| Action item |
Your task is to transcribe the data in full.

——

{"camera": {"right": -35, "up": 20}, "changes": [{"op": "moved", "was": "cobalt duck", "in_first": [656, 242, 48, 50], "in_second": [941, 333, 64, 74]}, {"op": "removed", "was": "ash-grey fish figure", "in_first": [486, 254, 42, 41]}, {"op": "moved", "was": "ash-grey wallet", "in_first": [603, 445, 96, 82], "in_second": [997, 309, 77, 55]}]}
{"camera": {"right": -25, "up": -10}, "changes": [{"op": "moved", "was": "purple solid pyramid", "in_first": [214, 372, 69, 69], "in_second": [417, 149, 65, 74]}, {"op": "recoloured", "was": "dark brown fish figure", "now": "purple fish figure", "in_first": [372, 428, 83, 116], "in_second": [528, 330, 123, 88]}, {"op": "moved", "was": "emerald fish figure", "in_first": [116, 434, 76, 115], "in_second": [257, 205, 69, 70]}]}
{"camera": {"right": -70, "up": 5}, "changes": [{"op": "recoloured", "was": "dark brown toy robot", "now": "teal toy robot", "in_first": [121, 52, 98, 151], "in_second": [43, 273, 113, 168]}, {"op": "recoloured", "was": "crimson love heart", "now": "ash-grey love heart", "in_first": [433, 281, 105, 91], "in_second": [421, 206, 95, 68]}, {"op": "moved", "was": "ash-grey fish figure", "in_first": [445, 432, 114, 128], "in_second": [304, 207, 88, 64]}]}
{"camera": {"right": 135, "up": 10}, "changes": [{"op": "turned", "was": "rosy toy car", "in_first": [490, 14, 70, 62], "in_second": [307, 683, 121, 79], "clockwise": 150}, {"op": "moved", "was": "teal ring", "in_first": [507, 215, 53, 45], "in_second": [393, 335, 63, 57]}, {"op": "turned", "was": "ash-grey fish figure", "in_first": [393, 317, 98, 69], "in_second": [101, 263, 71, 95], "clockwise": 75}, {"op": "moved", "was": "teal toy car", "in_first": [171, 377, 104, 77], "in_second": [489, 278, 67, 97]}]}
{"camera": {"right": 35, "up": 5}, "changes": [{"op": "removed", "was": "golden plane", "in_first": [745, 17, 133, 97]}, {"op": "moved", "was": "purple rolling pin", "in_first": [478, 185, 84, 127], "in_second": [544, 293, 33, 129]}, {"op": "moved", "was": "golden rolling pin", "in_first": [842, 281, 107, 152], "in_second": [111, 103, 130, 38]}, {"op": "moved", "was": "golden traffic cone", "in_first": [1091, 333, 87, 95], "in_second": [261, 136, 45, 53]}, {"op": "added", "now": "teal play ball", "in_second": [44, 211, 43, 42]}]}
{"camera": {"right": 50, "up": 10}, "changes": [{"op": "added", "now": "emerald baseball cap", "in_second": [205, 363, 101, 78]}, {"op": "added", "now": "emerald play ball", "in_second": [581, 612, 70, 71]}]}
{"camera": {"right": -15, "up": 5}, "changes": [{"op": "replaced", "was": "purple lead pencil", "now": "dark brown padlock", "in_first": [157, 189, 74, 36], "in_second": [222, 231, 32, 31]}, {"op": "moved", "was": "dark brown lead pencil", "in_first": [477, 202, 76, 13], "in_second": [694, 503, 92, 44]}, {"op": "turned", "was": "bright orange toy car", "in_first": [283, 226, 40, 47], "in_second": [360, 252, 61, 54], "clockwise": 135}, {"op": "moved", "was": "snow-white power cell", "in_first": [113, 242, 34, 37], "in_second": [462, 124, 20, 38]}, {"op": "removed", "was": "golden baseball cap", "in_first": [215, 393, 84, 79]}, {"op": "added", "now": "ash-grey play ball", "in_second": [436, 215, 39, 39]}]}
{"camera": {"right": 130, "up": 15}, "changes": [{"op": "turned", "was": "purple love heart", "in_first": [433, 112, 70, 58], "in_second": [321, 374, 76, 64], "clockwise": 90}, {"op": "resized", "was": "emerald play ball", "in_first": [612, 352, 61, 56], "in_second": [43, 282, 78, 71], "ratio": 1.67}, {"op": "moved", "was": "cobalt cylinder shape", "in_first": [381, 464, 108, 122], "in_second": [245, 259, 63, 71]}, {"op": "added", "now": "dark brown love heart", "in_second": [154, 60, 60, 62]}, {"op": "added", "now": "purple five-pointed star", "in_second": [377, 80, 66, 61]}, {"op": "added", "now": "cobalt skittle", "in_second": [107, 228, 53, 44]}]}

——

| Response area |
{"camera": {"right": -35, "up": 20}, "changes": [{"op": "moved", "was": "cobalt duck", "in_first": [656, 242, 48, 50], "in_second": [941, 333, 64, 74]}, {"op": "removed", "was": "ash-grey fish figure", "in_first": [486, 254, 42, 41]}, {"op": "moved", "was": "ash-grey wallet", "in_first": [603, 445, 96, 82], "in_second": [997, 309, 77, 55]}]}
{"camera": {"right": -25, "up": -10}, "changes": [{"op": "moved", "was": "purple solid pyramid", "in_first": [214, 372, 69, 69], "in_second": [417, 149, 65, 74]}, {"op": "recoloured", "was": "dark brown fish figure", "now": "purple fish figure", "in_first": [372, 428, 83, 116], "in_second": [528, 330, 123, 88]}, {"op": "moved", "was": "emerald fish figure", "in_first": [116, 434, 76, 115], "in_second": [257, 205, 69, 70]}]}
{"camera": {"right": -70, "up": 5}, "changes": [{"op": "recoloured", "was": "dark brown toy robot", "now": "teal toy robot", "in_first": [121, 52, 98, 151], "in_second": [43, 273, 113, 168]}, {"op": "recoloured", "was": "crimson love heart", "now": "ash-grey love heart", "in_first": [433, 281, 105, 91], "in_second": [421, 206, 95, 68]}, {"op": "moved", "was": "ash-grey fish figure", "in_first": [445, 432, 114, 128], "in_second": [304, 207, 88, 64]}]}
{"camera": {"right": 135, "up": 10}, "changes": [{"op": "turned", "was": "rosy toy car", "in_first": [490, 14, 70, 62], "in_second": [307, 683, 121, 79], "clockwise": 150}, {"op": "moved", "was": "teal ring", "in_first": [507, 215, 53, 45], "in_second": [393, 335, 63, 57]}, {"op": "turned", "was": "ash-grey fish figure", "in_first": [393, 317, 98, 69], "in_second": [101, 263, 71, 95], "clockwise": 75}, {"op": "moved", "was": "teal toy car", "in_first": [171, 377, 104, 77], "in_second": [489, 278, 67, 97]}]}
{"camera": {"right": 35, "up": 5}, "changes": [{"op": "removed", "was": "golden plane", "in_first": [745, 17, 133, 97]}, {"op": "moved", "was": "purple rolling pin", "in_first": [478, 185, 84, 127], "in_second": [544, 293, 33, 129]}, {"op": "moved", "was": "golden rolling pin", "in_first": [842, 281, 107, 152], "in_second": [111, 103, 130, 38]}, {"op": "moved", "was": "golden traffic cone", "in_first": [1091, 333, 87, 95], "in_second": [261, 136, 45, 53]}, {"op": "added", "now": "teal play ball", "in_second": [44, 211, 43, 42]}]}
{"camera": {"right": 50, "up": 10}, "changes": [{"op": "added", "now": "emerald baseball cap", "in_second": [205, 363, 101, 78]}, {"op": "added", "now": "emerald play ball", "in_second": [581, 612, 70, 71]}]}
{"camera": {"right": -15, "up": 5}, "changes": [{"op": "replaced", "was": "purple lead pencil", "now": "dark brown padlock", "in_first": [157, 189, 74, 36], "in_second": [222, 231, 32, 31]}, {"op": "moved", "was": "dark brown lead pencil", "in_first": [477, 202, 76, 13], "in_second": [694, 503, 92, 44]}, {"op": "turned", "was": "bright orange toy car", "in_first": [283, 226, 40, 47], "in_second": [360, 252, 61, 54], "clockwise": 135}, {"op": "moved", "was": "snow-white power cell", "in_first": [113, 242, 34, 37], "in_second": [462, 124, 20, 38]}, {"op": "removed", "was": "golden baseball cap", "in_first": [215, 393, 84, 79]}, {"op": "added", "now": "ash-grey play ball", "in_second": [436, 215, 39, 39]}]}
{"camera": {"right": 130, "up": 15}, "changes": [{"op": "turned", "was": "purple love heart", "in_first": [433, 112, 70, 58], "in_second": [321, 374, 76, 64], "clockwise": 90}, {"op": "resized", "was": "emerald play ball", "in_first": [612, 352, 61, 56], "in_second": [43, 282, 78, 71], "ratio": 1.67}, {"op": "moved", "was": "cobalt cylinder shape", "in_first": [381, 464, 108, 122], "in_second": [245, 259, 63, 71]}, {"op": "added", "now": "dark brown love heart", "in_second": [154, 60, 60, 62]}, {"op": "added", "now": "purple five-pointed star", "in_second": [377, 80, 66, 61]}, {"op": "added", "now": "cobalt skittle", "in_second": [107, 228, 53, 44]}]}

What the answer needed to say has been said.